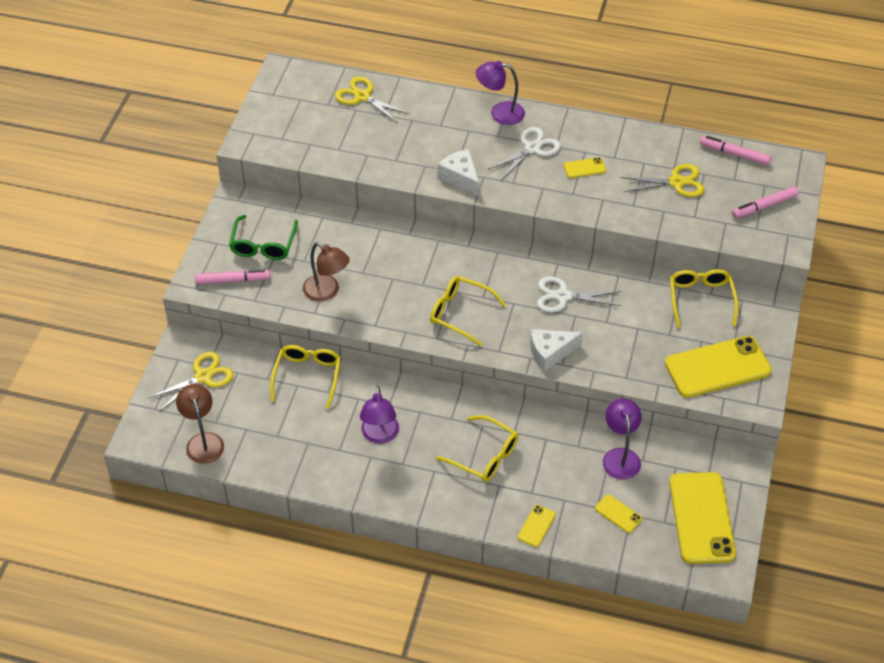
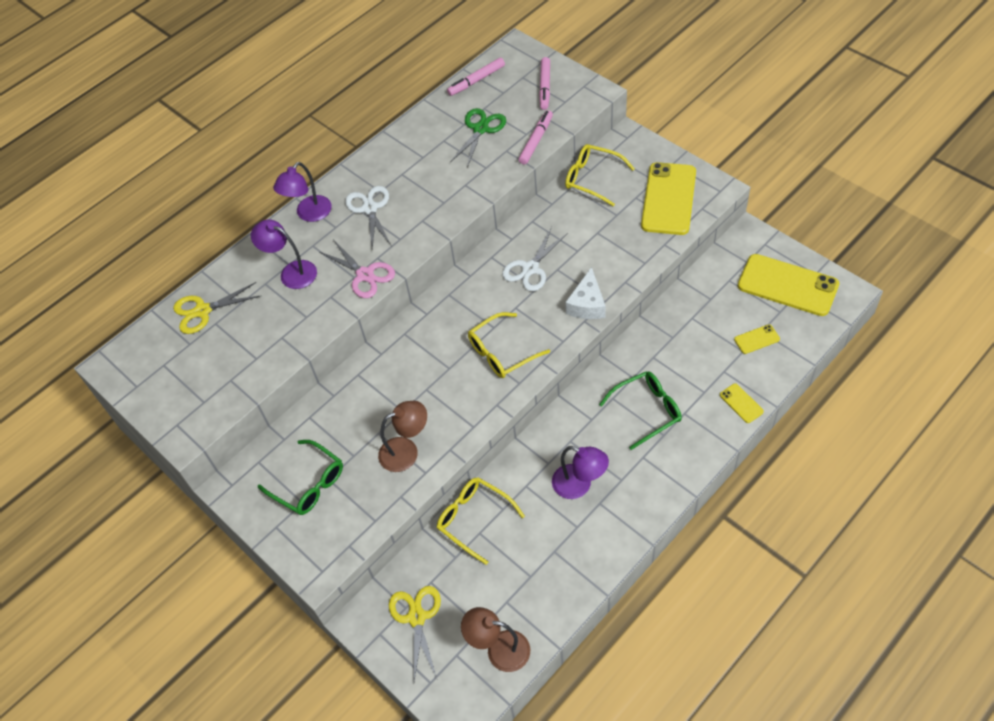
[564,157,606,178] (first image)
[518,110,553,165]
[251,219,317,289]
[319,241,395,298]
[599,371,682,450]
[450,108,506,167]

****************

■ **WHAT TO PRODUCE**
From the first line to the last, restate the entries exactly, without pictures.

■ **ANSWER SECTION**
[564,157,606,178] (first image)
[518,110,553,165]
[251,219,317,289]
[319,241,395,298]
[599,371,682,450]
[450,108,506,167]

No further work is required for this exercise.